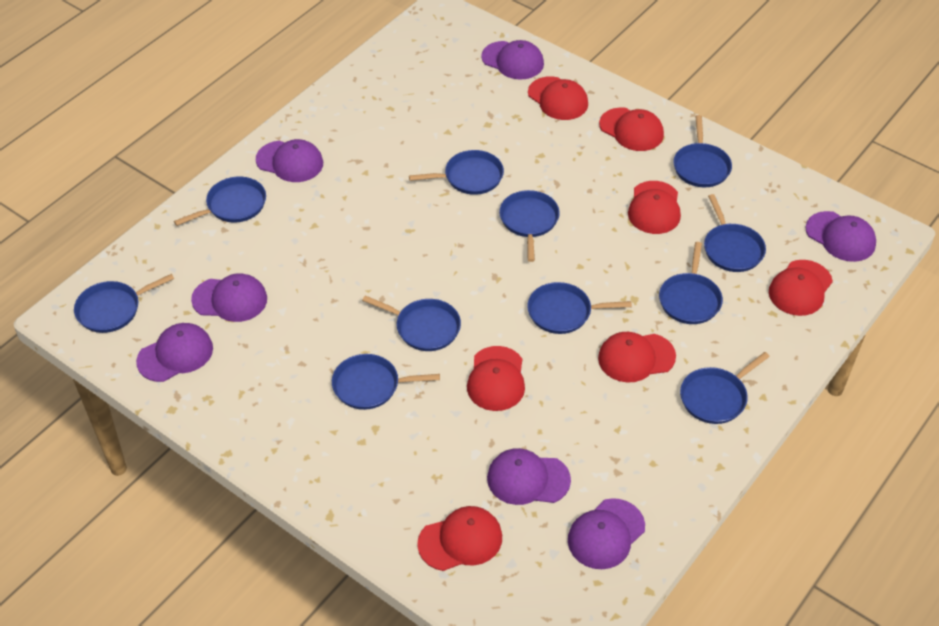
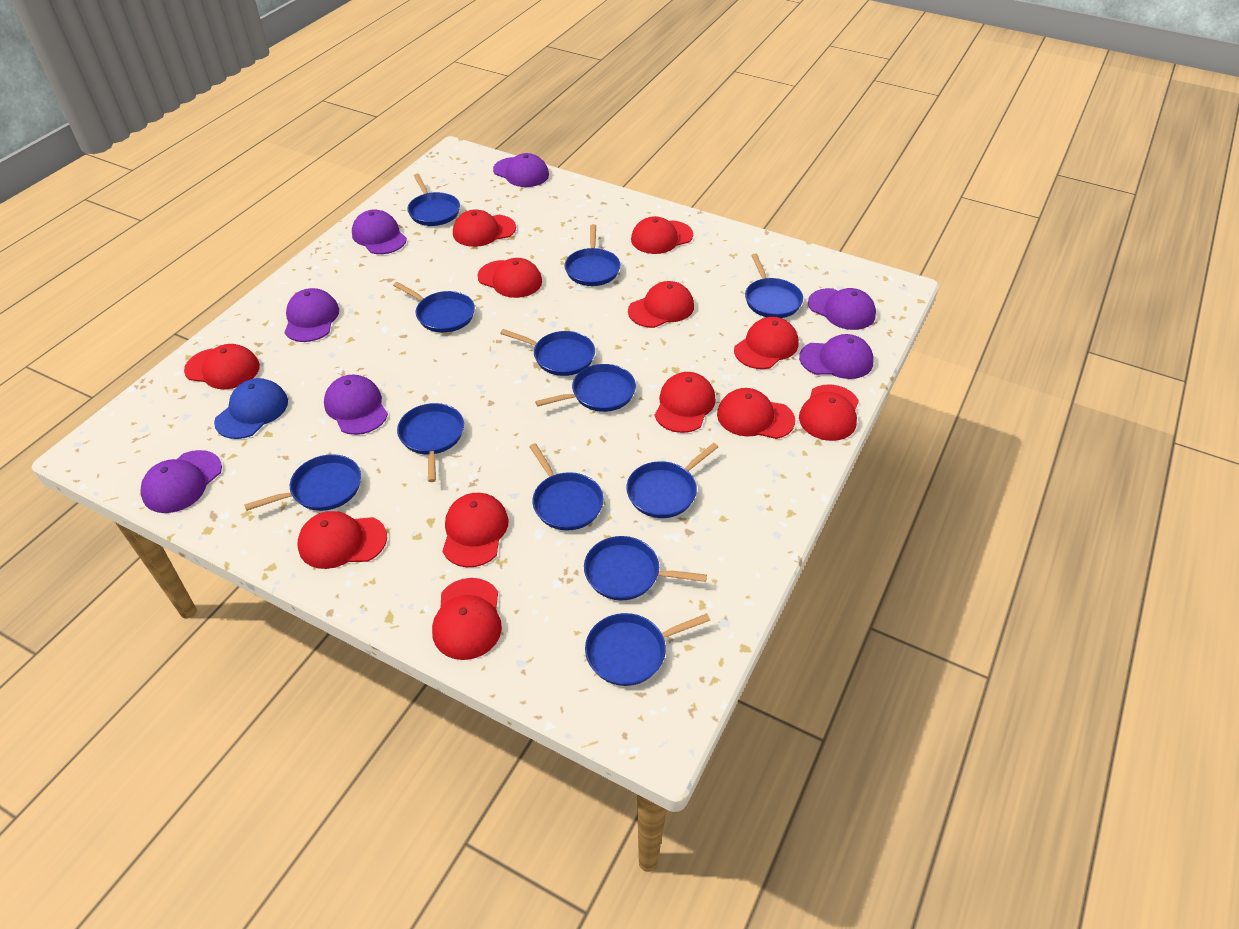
blue cap: 0 -> 1
blue pan: 11 -> 12
red cap: 7 -> 12

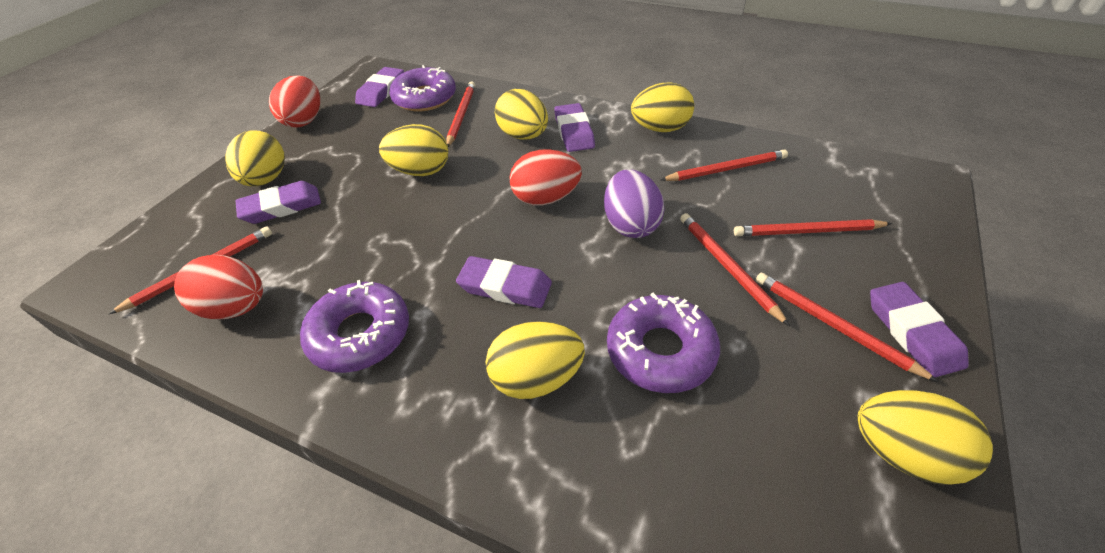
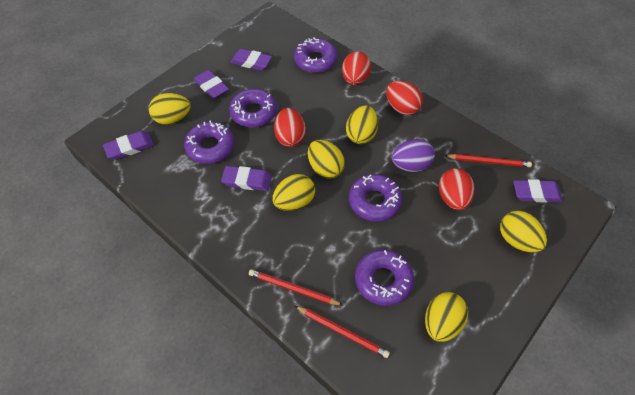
purple donut: 3 -> 5
red egg: 3 -> 4
red pencil: 6 -> 3

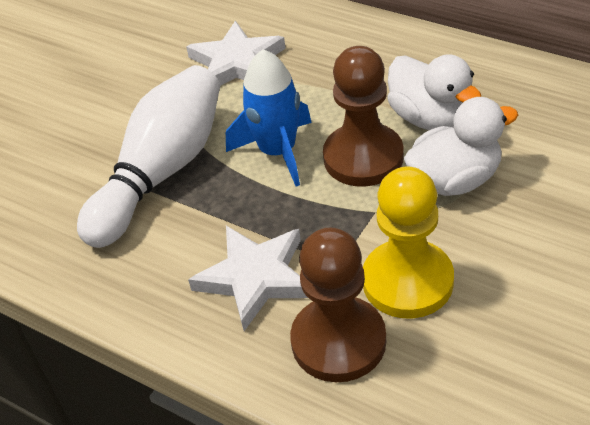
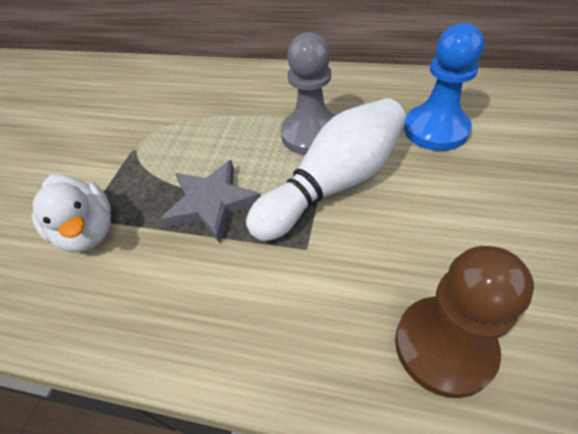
blue pawn: 0 -> 1
blue rocket: 1 -> 0
brown pawn: 2 -> 1
grey pawn: 0 -> 1
grey star: 0 -> 1
white duck: 2 -> 1
white star: 2 -> 0
yellow pawn: 1 -> 0

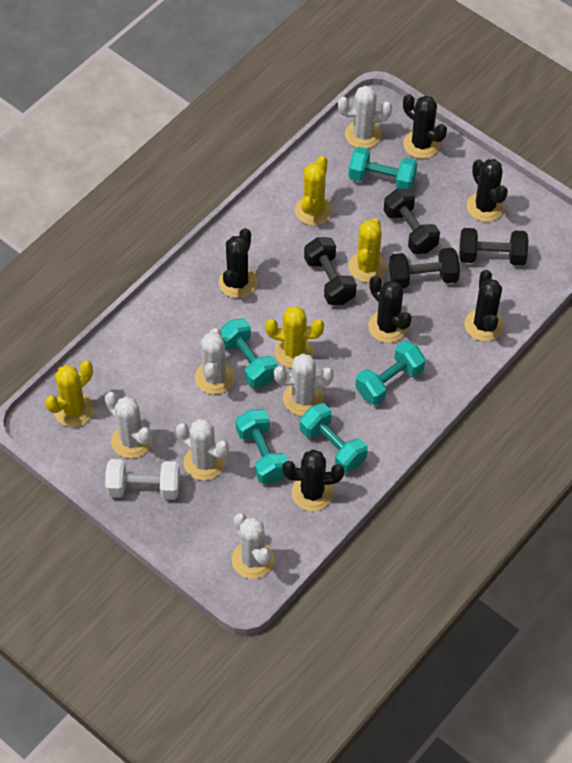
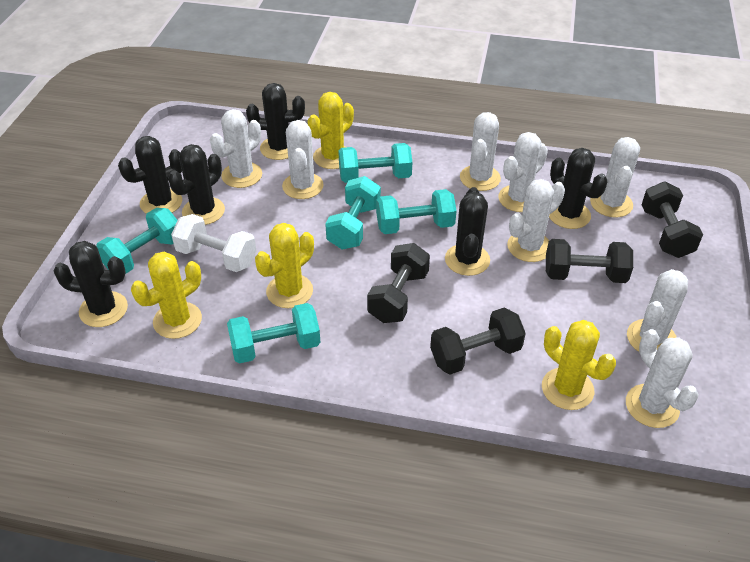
white cactus: 6 -> 8

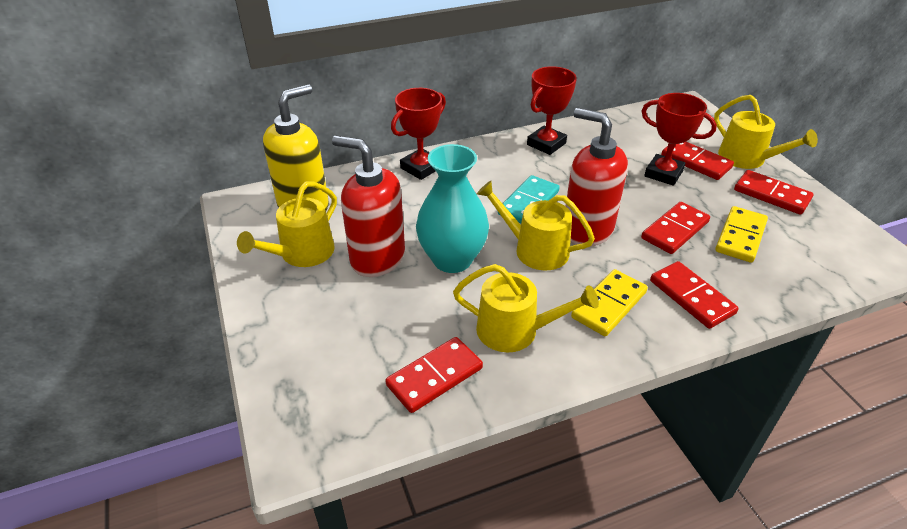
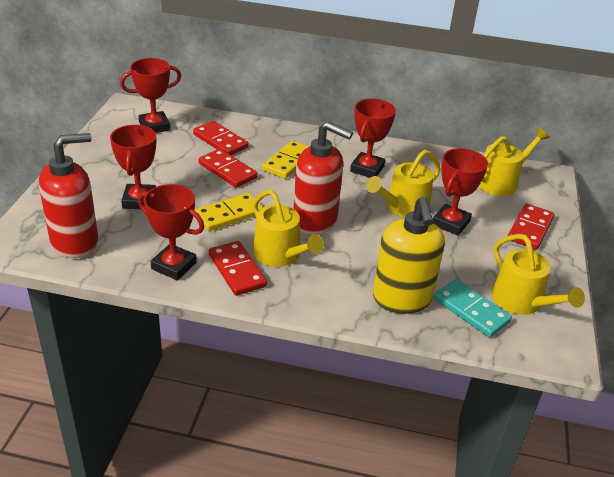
red domino: 5 -> 4
red trophy: 3 -> 5
turquoise vase: 1 -> 0

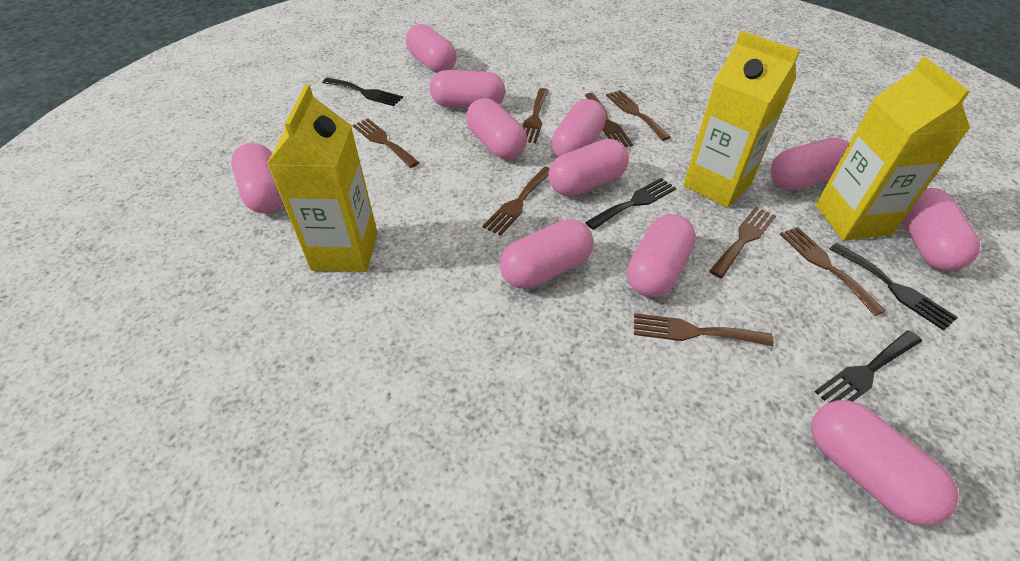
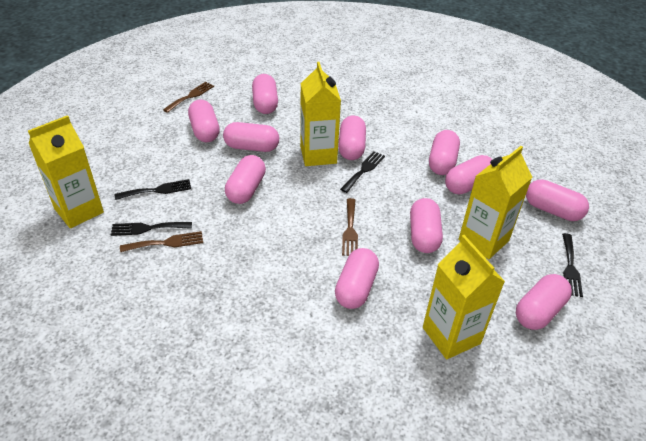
brown fork: 8 -> 3
yellow carton: 3 -> 4

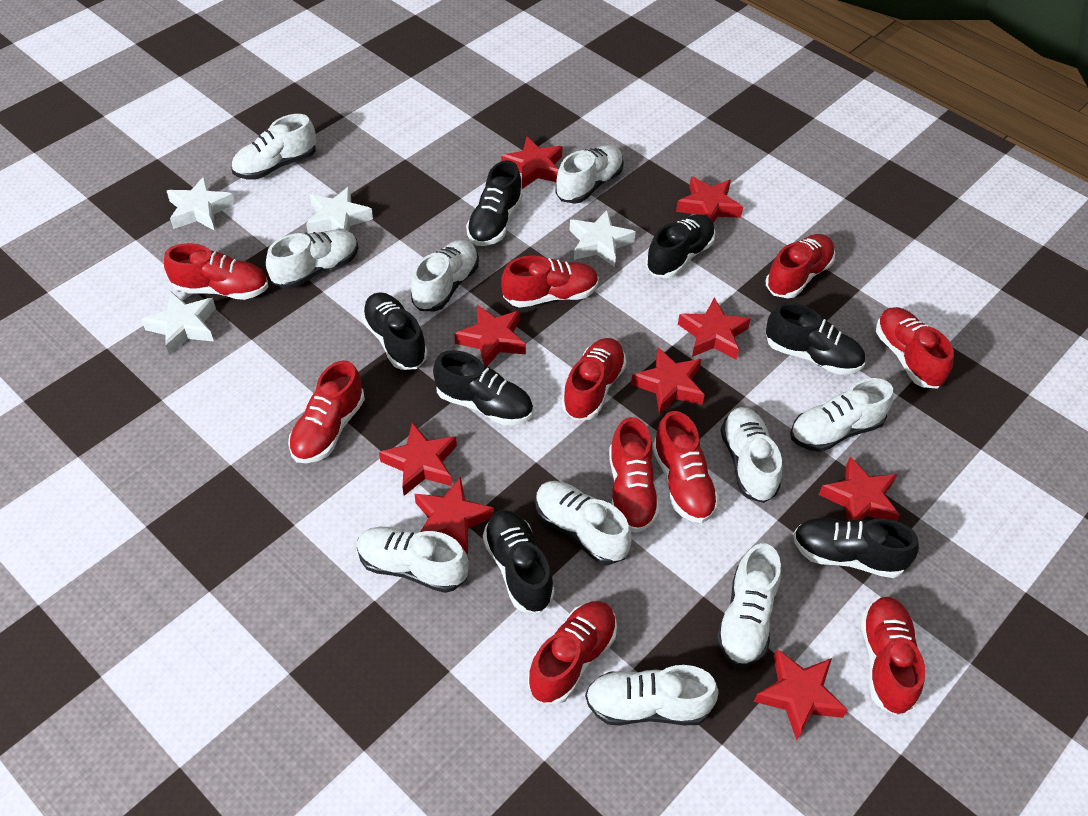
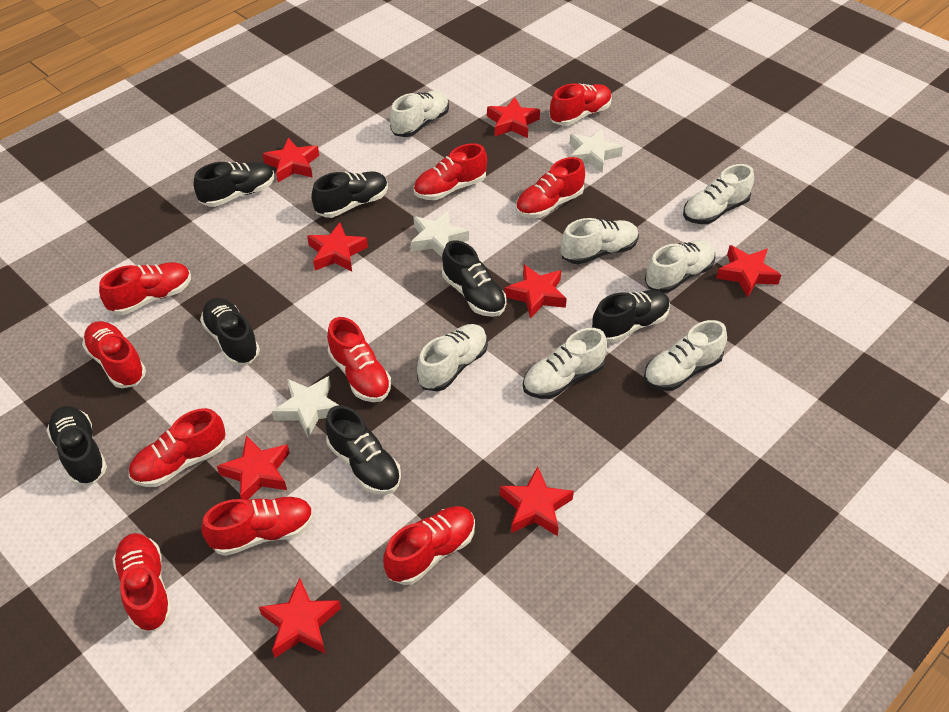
red star: 9 -> 8
white shoe: 10 -> 7
white star: 4 -> 3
------------------------------------------------
# Task to complete:
Please go through the listing and return each line that has "star" in it.

# Response:
grey star: 0 -> 1
white star: 2 -> 0
red star: 9 -> 8
white star: 4 -> 3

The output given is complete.